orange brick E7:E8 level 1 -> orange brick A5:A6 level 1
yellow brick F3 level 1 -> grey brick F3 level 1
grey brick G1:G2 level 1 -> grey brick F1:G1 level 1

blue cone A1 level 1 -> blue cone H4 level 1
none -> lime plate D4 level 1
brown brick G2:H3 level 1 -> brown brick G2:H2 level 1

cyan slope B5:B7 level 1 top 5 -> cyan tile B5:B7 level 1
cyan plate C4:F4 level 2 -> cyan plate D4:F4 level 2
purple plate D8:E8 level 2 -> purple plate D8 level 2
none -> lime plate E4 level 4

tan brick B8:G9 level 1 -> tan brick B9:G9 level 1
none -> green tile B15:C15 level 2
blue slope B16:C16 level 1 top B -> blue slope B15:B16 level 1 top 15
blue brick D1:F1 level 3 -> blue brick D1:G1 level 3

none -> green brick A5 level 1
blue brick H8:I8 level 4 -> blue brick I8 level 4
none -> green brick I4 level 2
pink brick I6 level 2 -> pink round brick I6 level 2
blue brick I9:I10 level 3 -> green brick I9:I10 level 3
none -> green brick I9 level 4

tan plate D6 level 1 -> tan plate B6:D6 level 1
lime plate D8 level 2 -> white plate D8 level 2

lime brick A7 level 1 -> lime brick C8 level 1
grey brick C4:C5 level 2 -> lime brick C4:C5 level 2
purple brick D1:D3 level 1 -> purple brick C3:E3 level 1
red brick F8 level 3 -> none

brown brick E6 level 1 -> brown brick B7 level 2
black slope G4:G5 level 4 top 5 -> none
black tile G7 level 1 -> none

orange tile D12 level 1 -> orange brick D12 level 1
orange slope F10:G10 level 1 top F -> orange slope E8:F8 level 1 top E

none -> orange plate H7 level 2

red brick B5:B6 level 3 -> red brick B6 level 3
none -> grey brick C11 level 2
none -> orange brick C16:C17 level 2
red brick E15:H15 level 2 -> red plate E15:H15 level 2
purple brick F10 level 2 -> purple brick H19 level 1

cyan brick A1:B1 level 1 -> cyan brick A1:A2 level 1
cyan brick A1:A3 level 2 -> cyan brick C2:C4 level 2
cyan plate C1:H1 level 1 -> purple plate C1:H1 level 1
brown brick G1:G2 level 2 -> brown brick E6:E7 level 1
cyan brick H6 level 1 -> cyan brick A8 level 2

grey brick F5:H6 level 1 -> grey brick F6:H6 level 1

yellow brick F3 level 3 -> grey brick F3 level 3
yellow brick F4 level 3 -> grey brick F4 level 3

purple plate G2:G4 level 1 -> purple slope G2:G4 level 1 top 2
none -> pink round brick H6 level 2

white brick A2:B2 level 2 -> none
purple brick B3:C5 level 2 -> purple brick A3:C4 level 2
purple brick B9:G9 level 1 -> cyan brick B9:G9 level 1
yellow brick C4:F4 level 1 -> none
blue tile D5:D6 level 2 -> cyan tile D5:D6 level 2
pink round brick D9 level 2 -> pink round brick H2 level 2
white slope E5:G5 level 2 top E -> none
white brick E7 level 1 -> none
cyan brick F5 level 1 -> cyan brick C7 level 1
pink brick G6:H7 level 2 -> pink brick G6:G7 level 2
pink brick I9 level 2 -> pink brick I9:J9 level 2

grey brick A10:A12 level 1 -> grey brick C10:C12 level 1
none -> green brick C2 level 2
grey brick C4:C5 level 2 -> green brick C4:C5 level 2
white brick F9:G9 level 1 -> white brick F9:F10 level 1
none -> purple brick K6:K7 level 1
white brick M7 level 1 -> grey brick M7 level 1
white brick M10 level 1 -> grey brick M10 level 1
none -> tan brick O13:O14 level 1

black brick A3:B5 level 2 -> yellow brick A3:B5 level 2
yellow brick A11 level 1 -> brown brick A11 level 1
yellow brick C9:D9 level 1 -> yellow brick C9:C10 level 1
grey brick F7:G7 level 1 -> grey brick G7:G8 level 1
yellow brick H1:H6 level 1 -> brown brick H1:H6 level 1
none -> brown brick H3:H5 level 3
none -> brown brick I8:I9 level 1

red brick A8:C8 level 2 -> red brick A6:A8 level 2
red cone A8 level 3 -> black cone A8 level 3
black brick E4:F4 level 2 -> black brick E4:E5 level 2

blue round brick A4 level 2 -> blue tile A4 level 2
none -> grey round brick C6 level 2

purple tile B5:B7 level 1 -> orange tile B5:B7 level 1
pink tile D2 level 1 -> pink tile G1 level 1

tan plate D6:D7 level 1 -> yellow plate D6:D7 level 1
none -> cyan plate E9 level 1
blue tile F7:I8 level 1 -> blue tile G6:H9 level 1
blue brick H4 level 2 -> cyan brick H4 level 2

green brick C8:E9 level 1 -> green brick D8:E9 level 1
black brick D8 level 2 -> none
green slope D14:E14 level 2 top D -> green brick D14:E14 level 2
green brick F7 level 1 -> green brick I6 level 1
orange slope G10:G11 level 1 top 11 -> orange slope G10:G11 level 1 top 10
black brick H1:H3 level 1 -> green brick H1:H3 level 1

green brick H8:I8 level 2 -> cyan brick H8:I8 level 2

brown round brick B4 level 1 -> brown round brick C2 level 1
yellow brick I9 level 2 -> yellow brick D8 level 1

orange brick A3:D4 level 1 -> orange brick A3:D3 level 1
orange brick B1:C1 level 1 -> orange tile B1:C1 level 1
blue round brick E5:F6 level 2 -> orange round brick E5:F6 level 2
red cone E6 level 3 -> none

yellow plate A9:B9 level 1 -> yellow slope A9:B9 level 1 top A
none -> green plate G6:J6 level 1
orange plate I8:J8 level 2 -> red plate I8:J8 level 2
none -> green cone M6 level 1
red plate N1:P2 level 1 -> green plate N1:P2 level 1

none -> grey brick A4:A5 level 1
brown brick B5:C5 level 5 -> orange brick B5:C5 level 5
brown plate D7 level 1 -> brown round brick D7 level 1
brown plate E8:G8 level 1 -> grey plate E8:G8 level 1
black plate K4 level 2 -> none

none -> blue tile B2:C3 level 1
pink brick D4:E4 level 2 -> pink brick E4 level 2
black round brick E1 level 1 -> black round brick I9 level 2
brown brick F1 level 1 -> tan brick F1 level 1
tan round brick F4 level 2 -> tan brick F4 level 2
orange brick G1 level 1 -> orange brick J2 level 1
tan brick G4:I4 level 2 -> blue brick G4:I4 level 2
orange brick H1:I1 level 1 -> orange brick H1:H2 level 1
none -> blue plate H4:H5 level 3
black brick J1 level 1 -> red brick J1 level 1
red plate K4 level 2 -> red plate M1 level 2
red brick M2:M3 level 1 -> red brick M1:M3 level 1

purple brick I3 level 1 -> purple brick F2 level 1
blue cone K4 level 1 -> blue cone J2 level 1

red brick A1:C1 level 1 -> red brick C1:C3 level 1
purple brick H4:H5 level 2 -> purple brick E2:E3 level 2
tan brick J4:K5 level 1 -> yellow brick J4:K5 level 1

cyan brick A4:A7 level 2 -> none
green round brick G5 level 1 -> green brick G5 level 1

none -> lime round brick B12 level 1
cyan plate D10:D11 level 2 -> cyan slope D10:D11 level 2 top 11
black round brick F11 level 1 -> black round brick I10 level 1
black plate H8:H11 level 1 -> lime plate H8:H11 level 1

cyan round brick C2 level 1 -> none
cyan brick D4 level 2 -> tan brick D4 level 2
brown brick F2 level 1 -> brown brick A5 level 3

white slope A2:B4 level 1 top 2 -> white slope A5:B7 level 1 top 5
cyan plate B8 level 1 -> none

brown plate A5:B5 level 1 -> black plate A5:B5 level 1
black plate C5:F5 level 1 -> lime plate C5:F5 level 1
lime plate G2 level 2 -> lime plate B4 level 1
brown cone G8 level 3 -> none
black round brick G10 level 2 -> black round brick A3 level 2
☆ ☆ ☆ ☆ ☆
▸ **WORK INSTRUCTION**: Copy out all lines from the records where the word "tile" appears.

▸ **TASK SOLUTION**:
cyan slope B5:B7 level 1 top 5 -> cyan tile B5:B7 level 1
none -> green tile B15:C15 level 2
black tile G7 level 1 -> none
orange tile D12 level 1 -> orange brick D12 level 1
blue tile D5:D6 level 2 -> cyan tile D5:D6 level 2
blue round brick A4 level 2 -> blue tile A4 level 2
purple tile B5:B7 level 1 -> orange tile B5:B7 level 1
pink tile D2 level 1 -> pink tile G1 level 1
blue tile F7:I8 level 1 -> blue tile G6:H9 level 1
orange brick B1:C1 level 1 -> orange tile B1:C1 level 1
none -> blue tile B2:C3 level 1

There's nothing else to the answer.